▸ **Work instructions**: Only one stretch of the data below is needed: the line with "none -> tan round brick H5:I6 level 1" through the last line. Output it exactly and drop the pictures.

▸ **Stored data**:
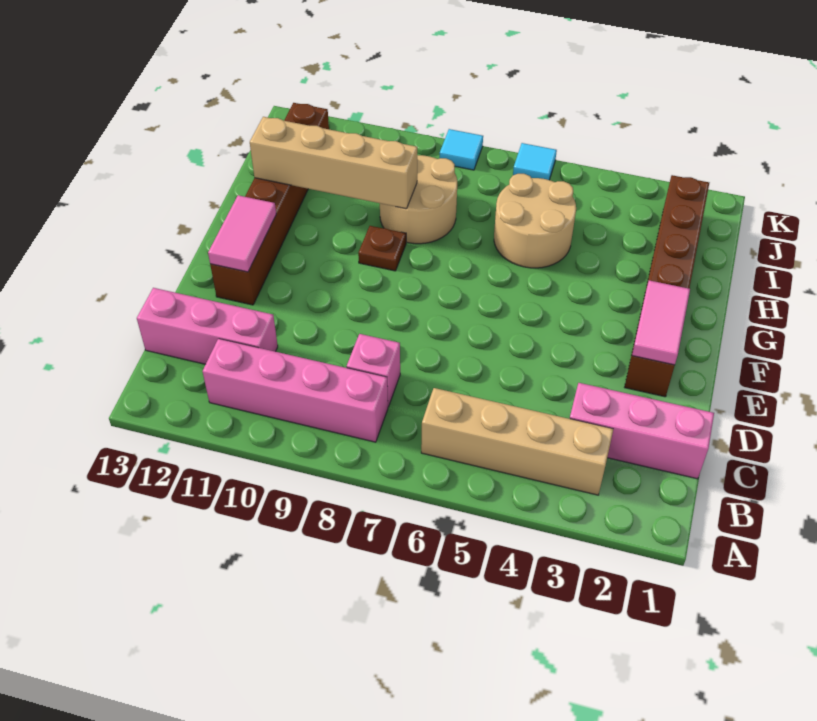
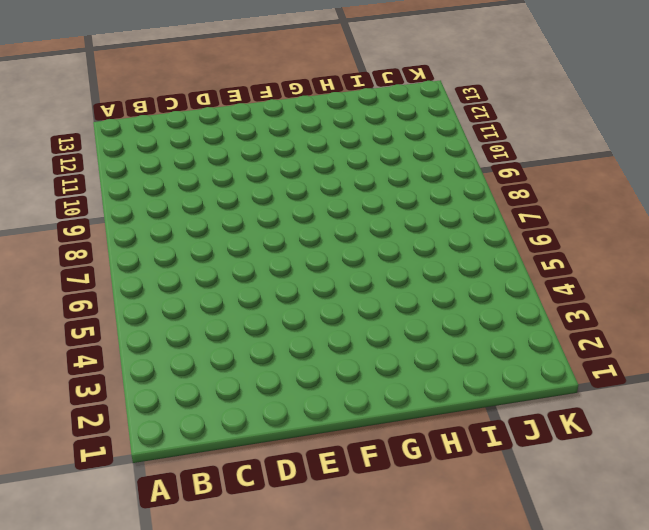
none -> tan brick B3:B6 level 1
none -> pink brick B8:B11 level 1
none -> pink brick C1:C3 level 1

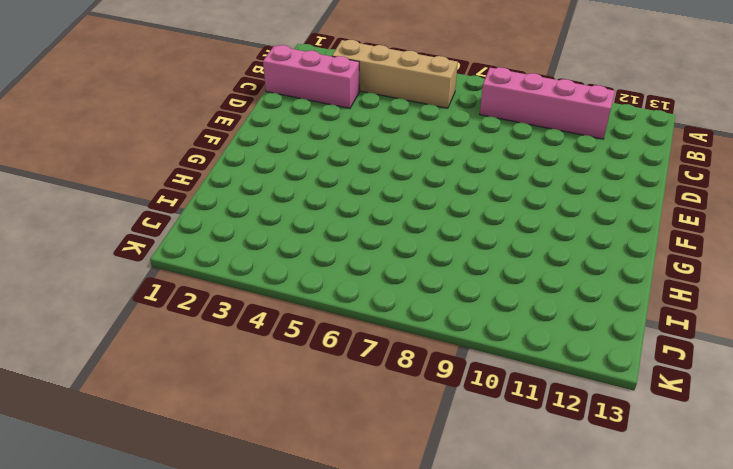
none -> pink brick C8 level 1
none -> pink brick C11:C13 level 1
none -> brown brick E2:J2 level 1

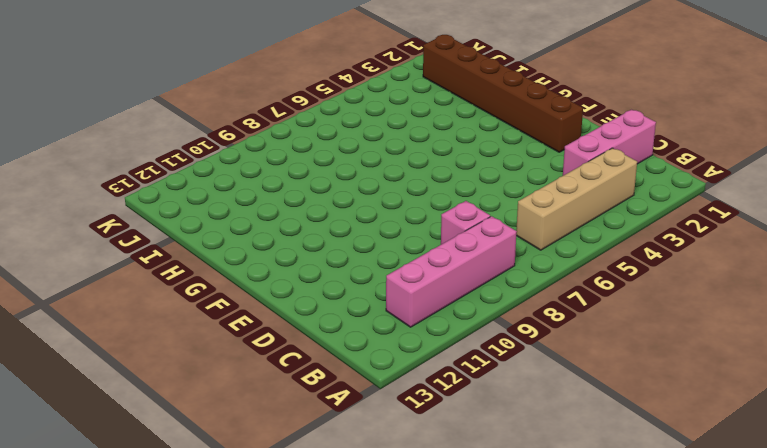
none -> pink brick C11:C13 level 1
none -> brown brick E12:J12 level 1
none -> brown plate G9 level 1

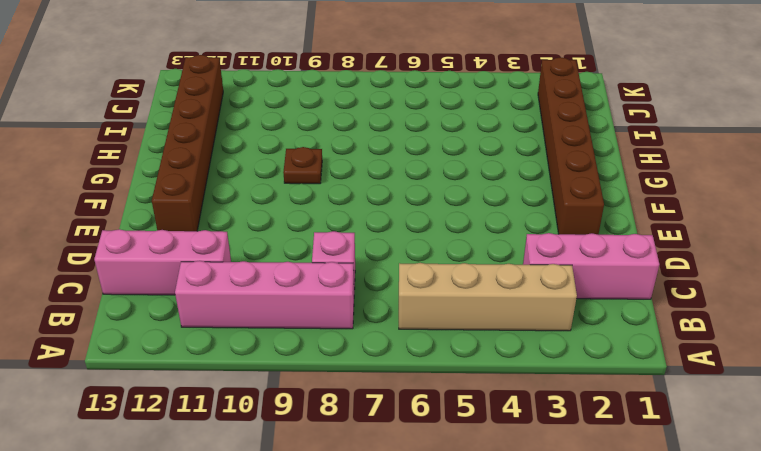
none -> tan round brick H5:I6 level 1
none -> tan round brick H8:I9 level 1
none -> cyan tile K6 level 1

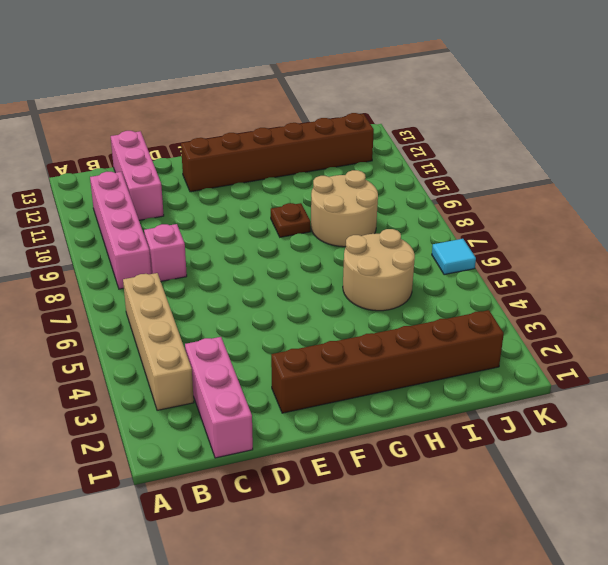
none -> cyan tile K8 level 1
none -> pink tile E2:F2 level 2
none -> pink tile E12:F12 level 2

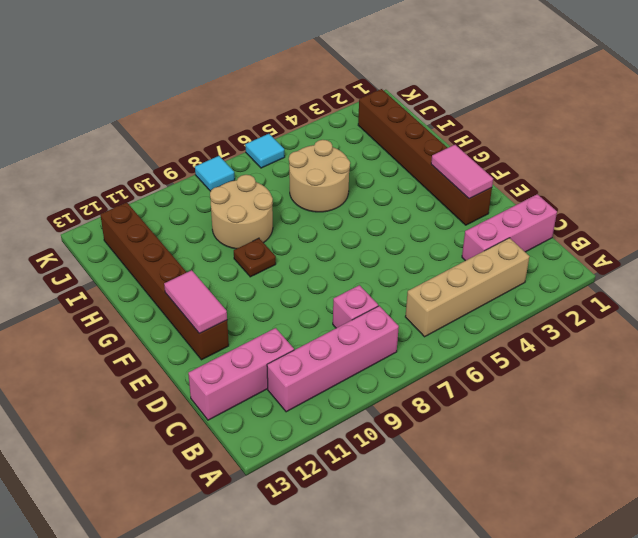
none -> tan brick H9:H12 level 2

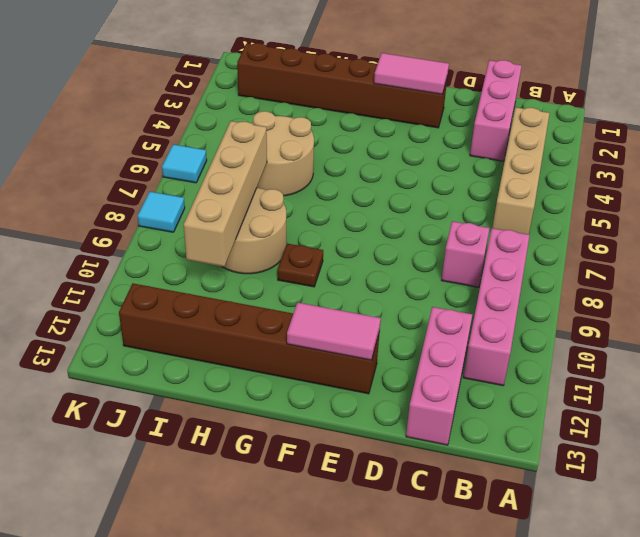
tan brick I7:I10 level 2 -> tan brick H9:H12 level 2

▸ **Answer to this problem**:
none -> tan round brick H5:I6 level 1
none -> tan round brick H8:I9 level 1
none -> cyan tile K6 level 1

none -> cyan tile K8 level 1
none -> pink tile E2:F2 level 2
none -> pink tile E12:F12 level 2

none -> tan brick H9:H12 level 2

tan brick I7:I10 level 2 -> tan brick H9:H12 level 2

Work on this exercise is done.